# Assigned task
The word "first" marks the lines you need; copy each of them from the data.

Scene image comparisons
==========

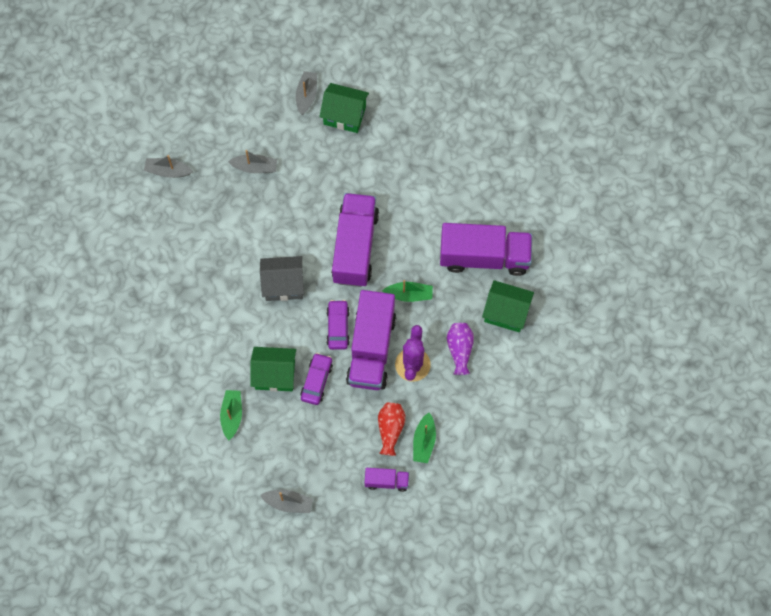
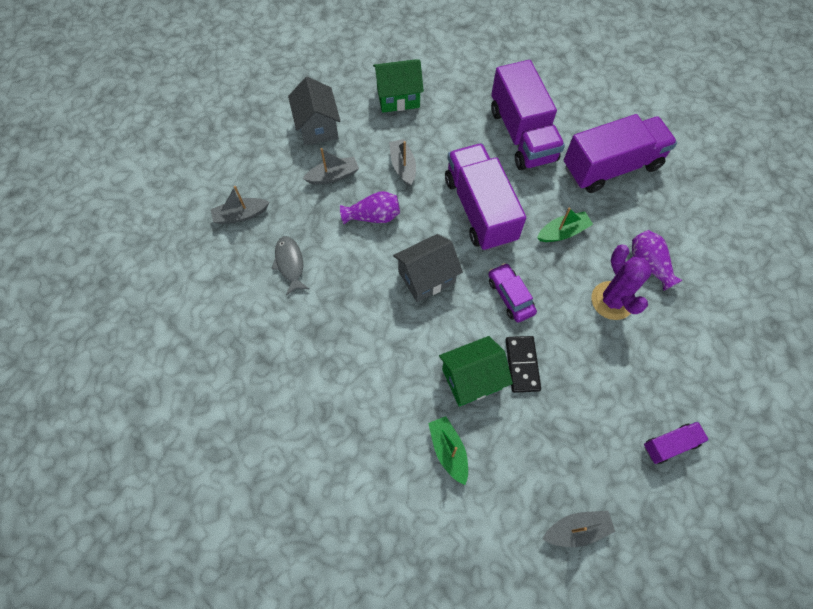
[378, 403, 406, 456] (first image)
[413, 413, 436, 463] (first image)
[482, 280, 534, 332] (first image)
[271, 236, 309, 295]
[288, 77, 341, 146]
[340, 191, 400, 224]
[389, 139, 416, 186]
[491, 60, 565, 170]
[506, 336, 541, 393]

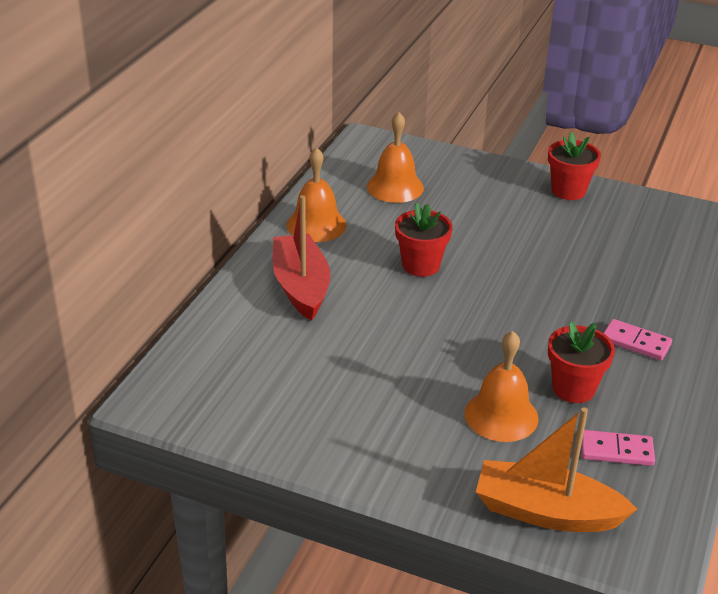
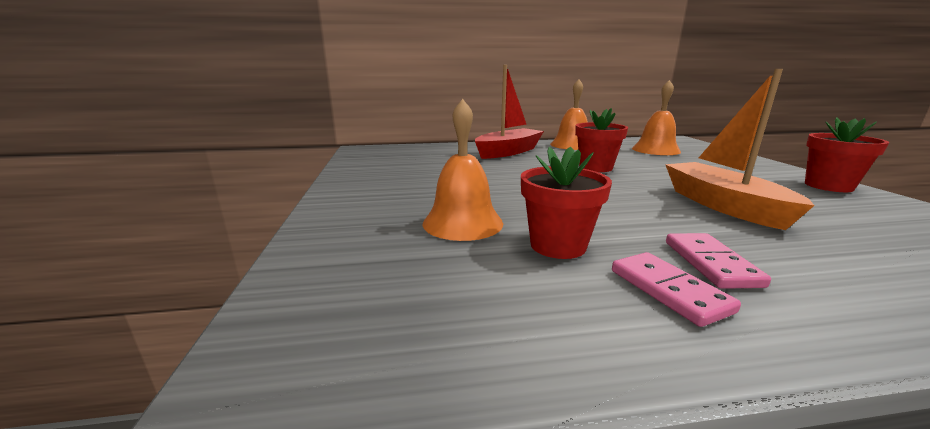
[665, 69, 815, 230]
[612, 252, 741, 327]

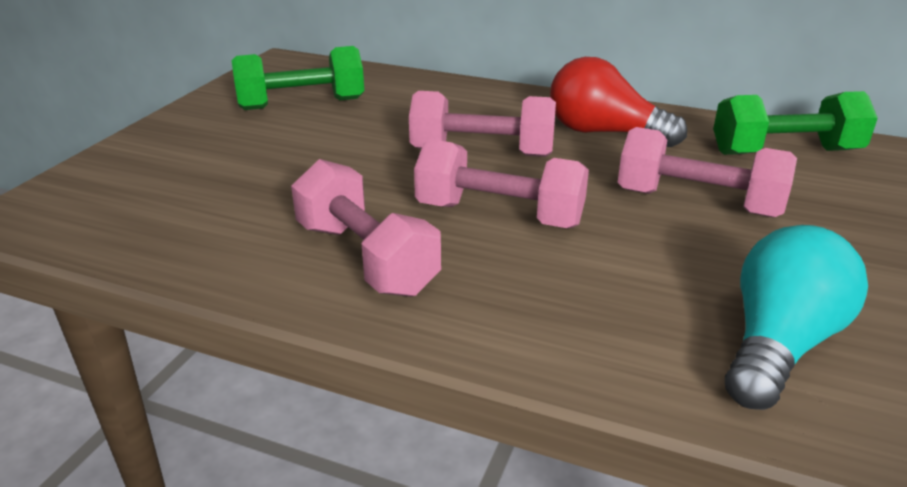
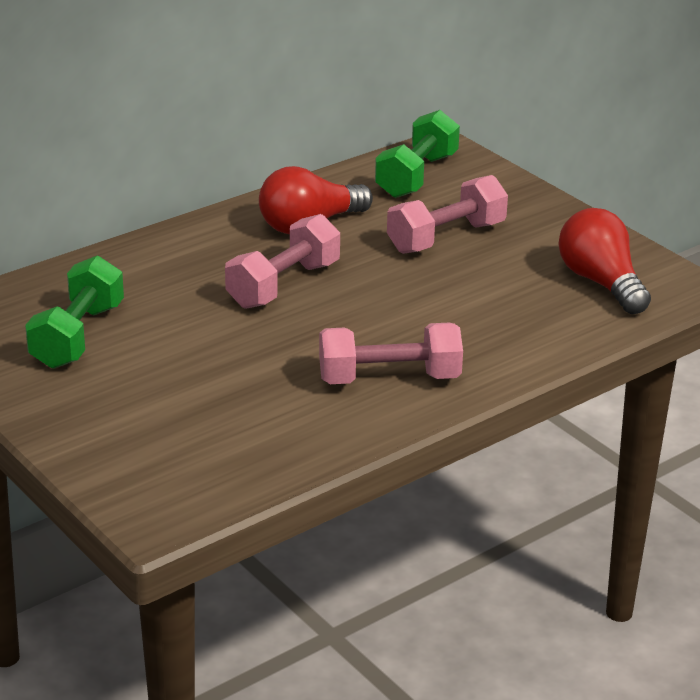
[414, 139, 589, 228] (first image)
[559, 208, 651, 314]

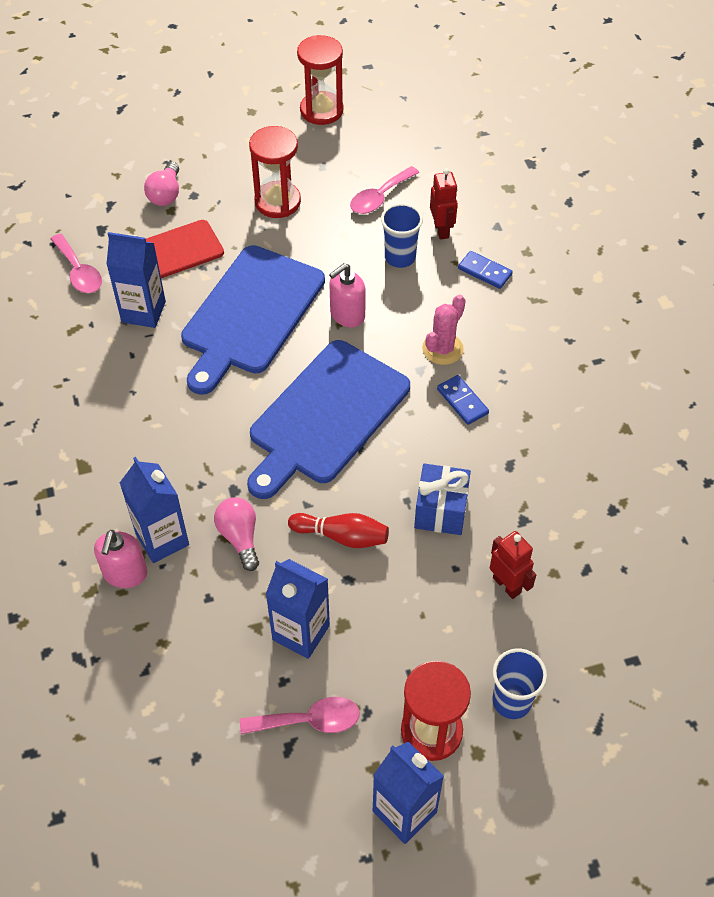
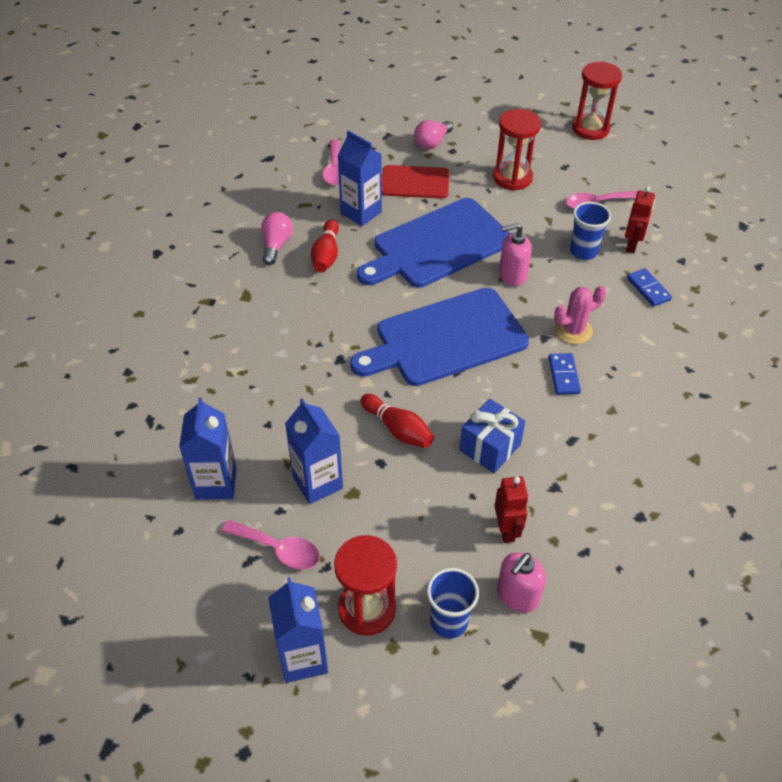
[311, 219, 339, 273]
[497, 552, 546, 613]
[179, 397, 237, 500]
[261, 212, 293, 265]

==========

# Result for this task
[378, 403, 406, 456] (first image)
[413, 413, 436, 463] (first image)
[482, 280, 534, 332] (first image)
[414, 139, 589, 228] (first image)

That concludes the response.